◆ Written exercise: Print everything in the material below from the line containing "Workshop: none -> 03:00" down to the line containing "Reception: 8:45 -> 8:41", both of those lines included.

◆ Data to process:
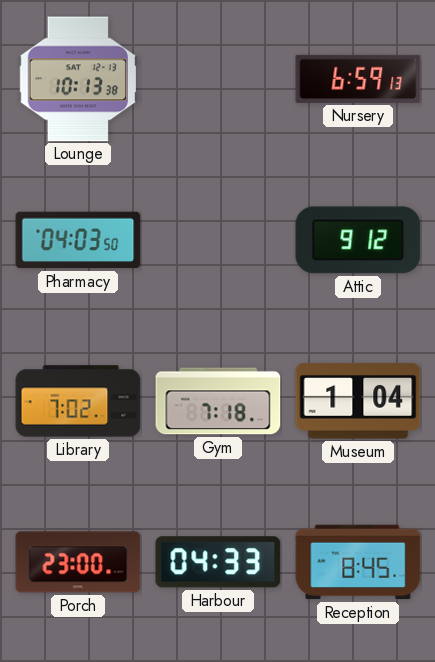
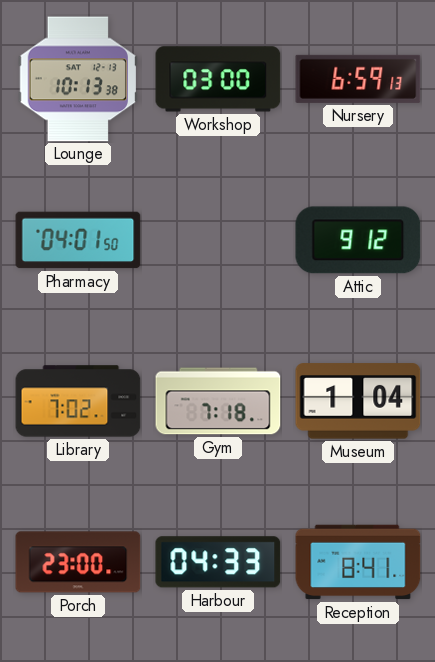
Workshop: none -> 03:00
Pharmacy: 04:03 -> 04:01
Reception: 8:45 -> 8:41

--

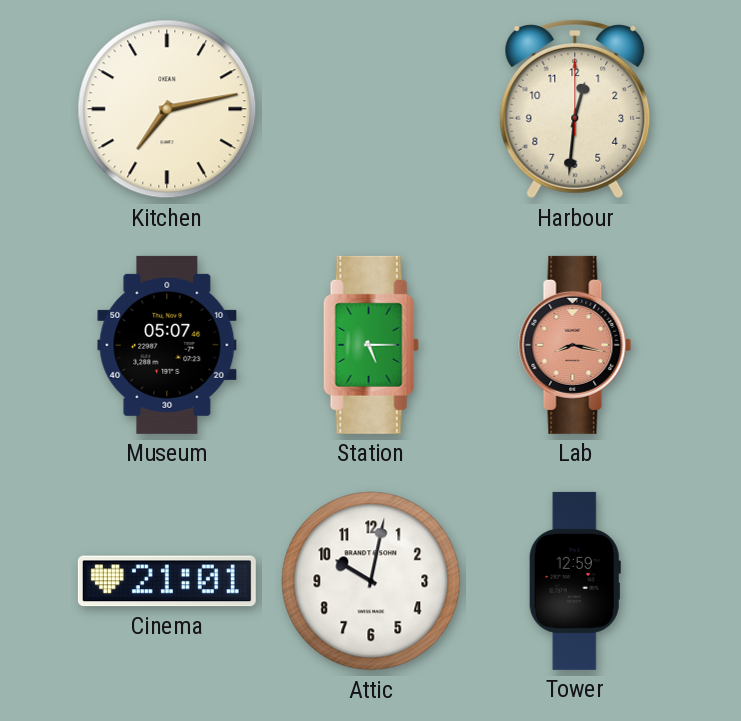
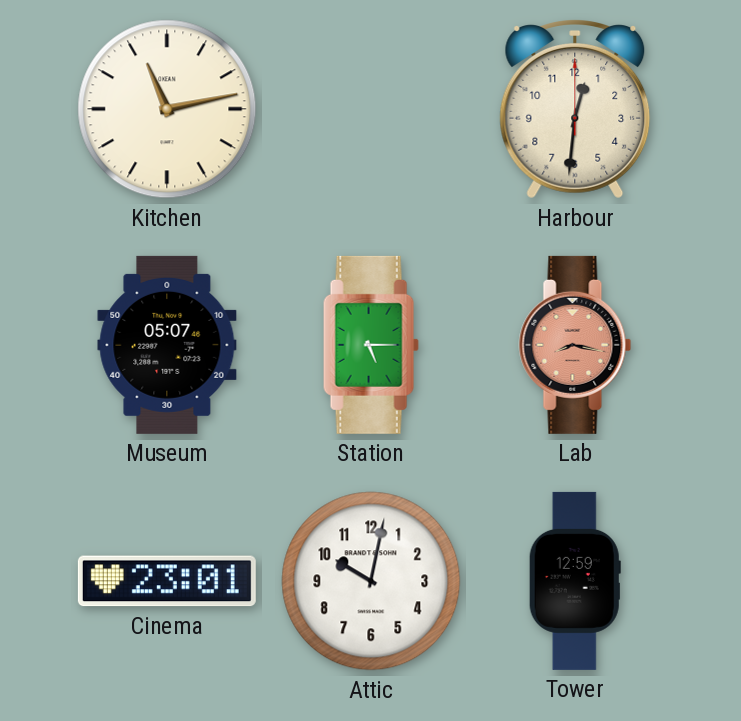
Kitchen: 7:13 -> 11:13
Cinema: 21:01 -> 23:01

◆ Expected answer:
Workshop: none -> 03:00
Pharmacy: 04:03 -> 04:01
Reception: 8:45 -> 8:41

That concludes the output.